Start of Block

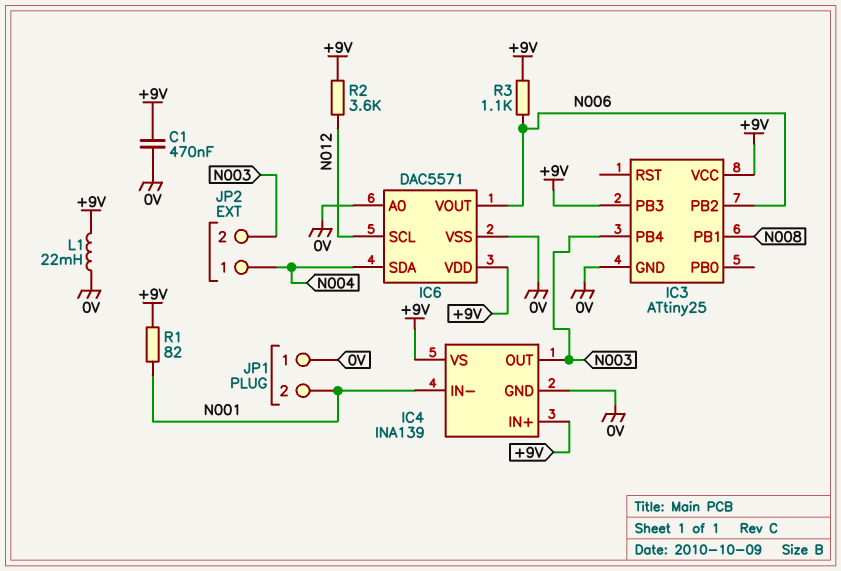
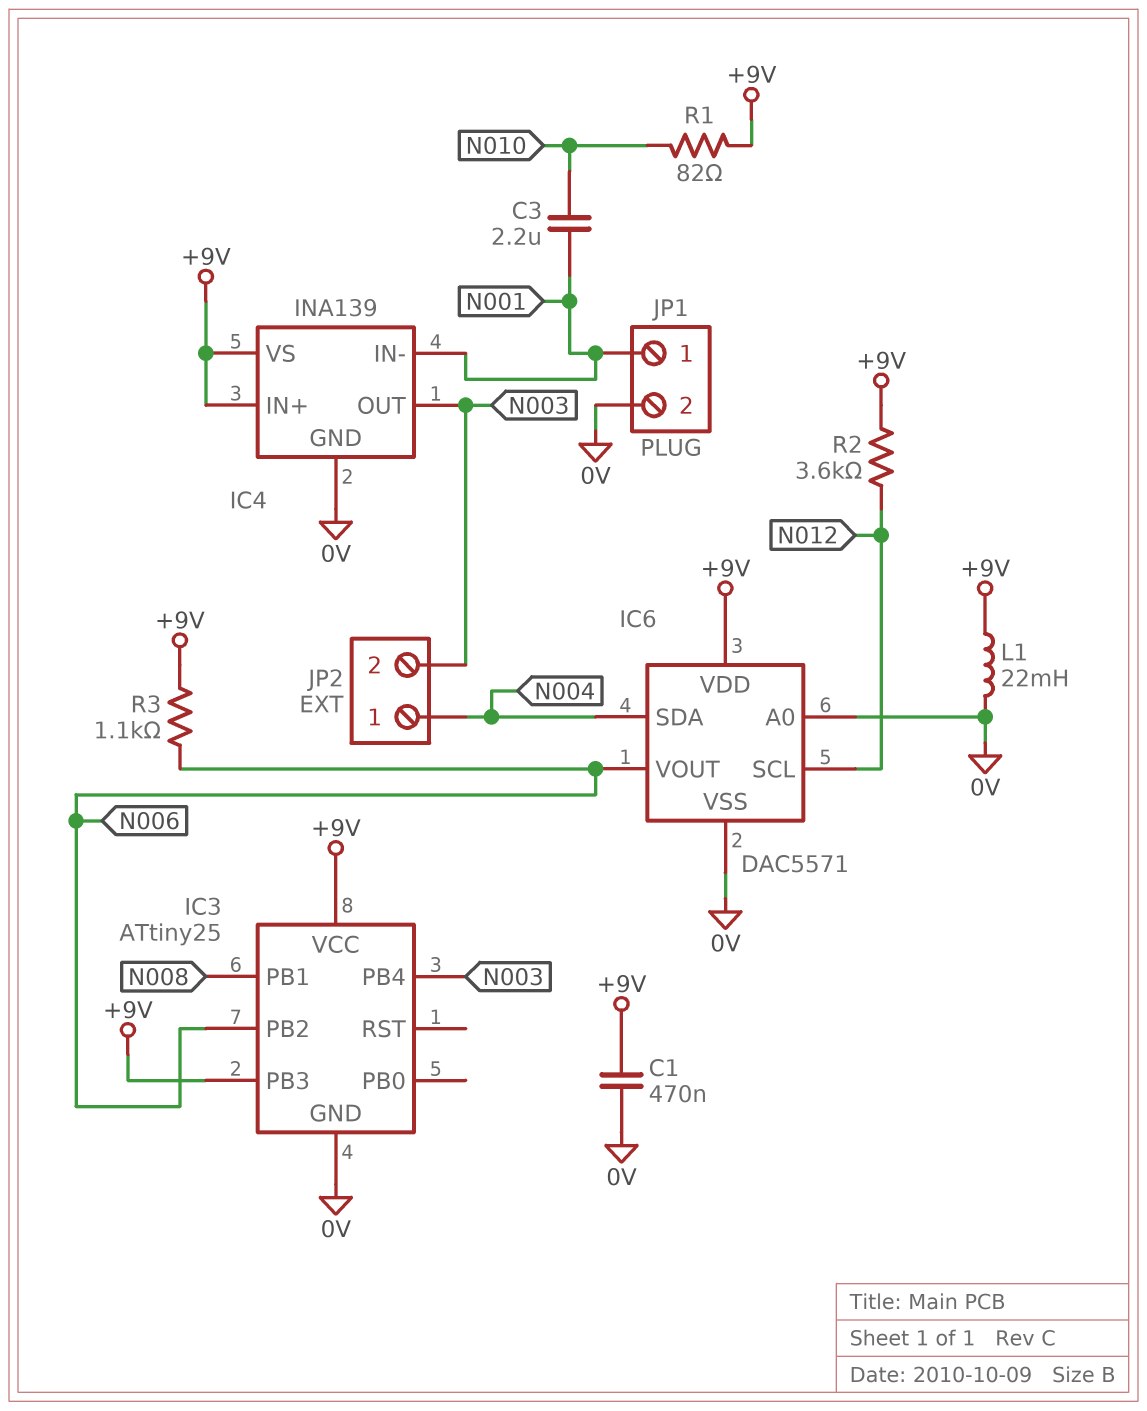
C3: none -> 2.2uF (N001, N010)
JP1 pin 1: 0V -> N001
JP1 pin 2: N001 -> 0V
R1: 82 (+9V, N001) -> 82 (+9V, N010)

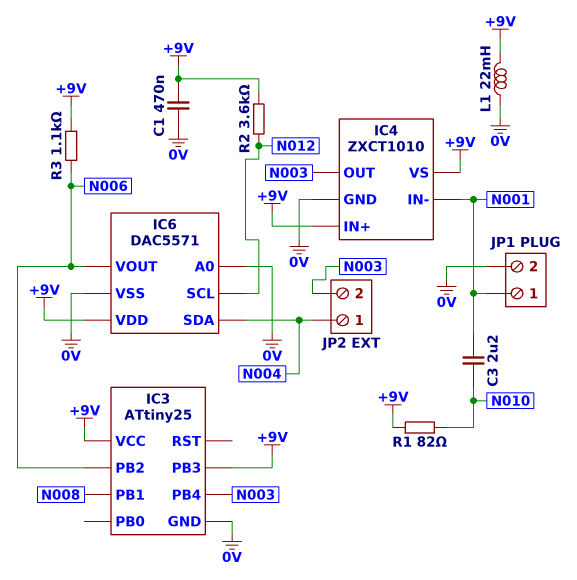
IC4: INA139 -> ZXCT1010

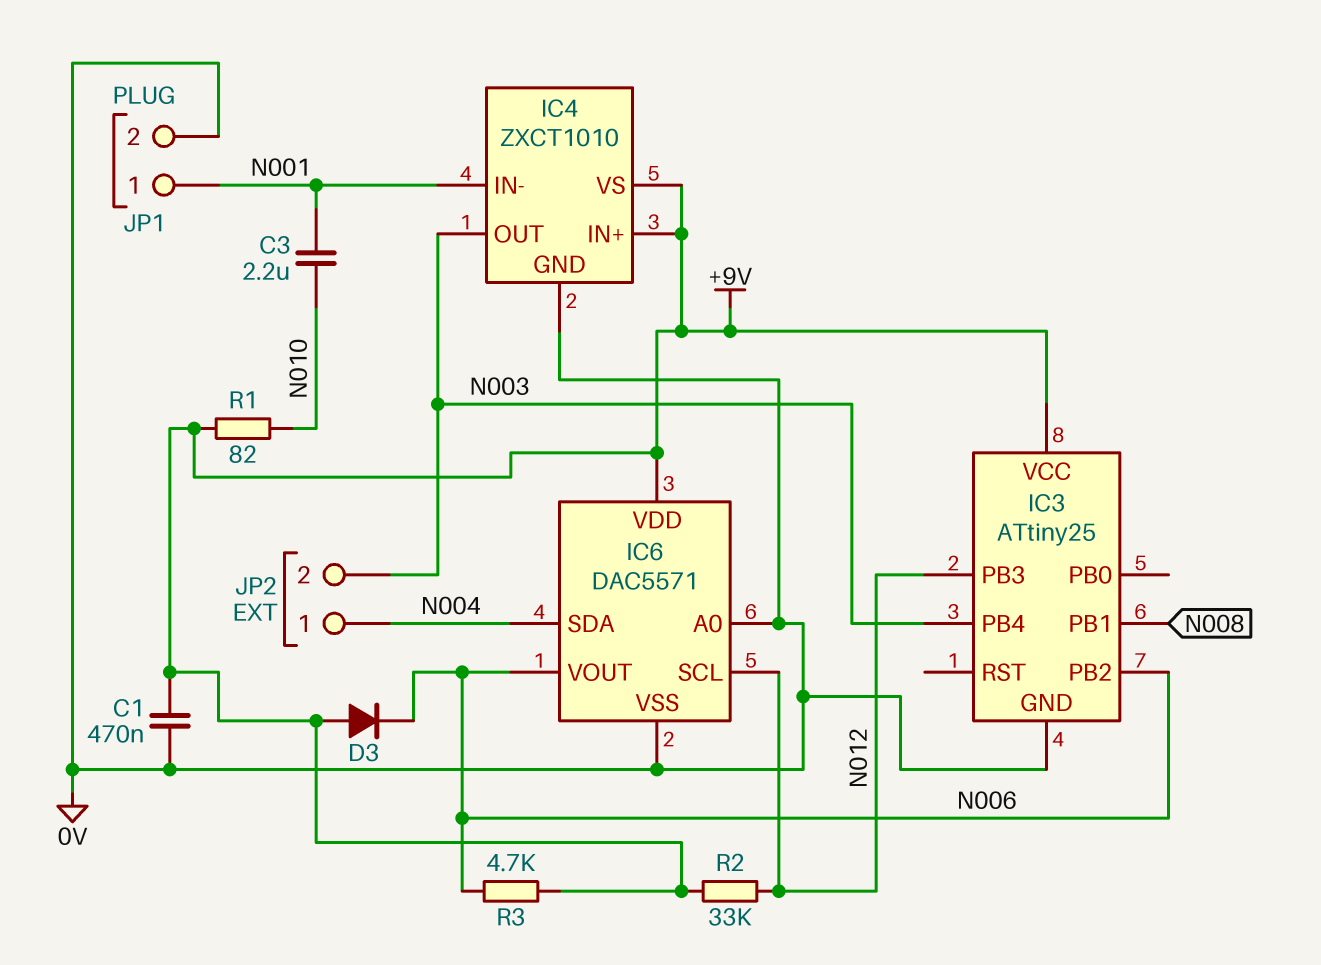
D3: none -> diode (A +9V, K N006)
IC3 pin PB3: +9V -> N012
L1: 22mH (+9V, 0V) -> none
R2: 3.6k (+9V, N012) -> 33k (+9V, N012)
R3: 1.1k (+9V, N006) -> 4.7k (+9V, N006)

End of Block

> [Activity]: Set down exactly the line that holds "IC3 pin PB3: +9V -> N012" and all lines after it to the end of the data.

> [Expected answer]:
IC3 pin PB3: +9V -> N012
L1: 22mH (+9V, 0V) -> none
R2: 3.6k (+9V, N012) -> 33k (+9V, N012)
R3: 1.1k (+9V, N006) -> 4.7k (+9V, N006)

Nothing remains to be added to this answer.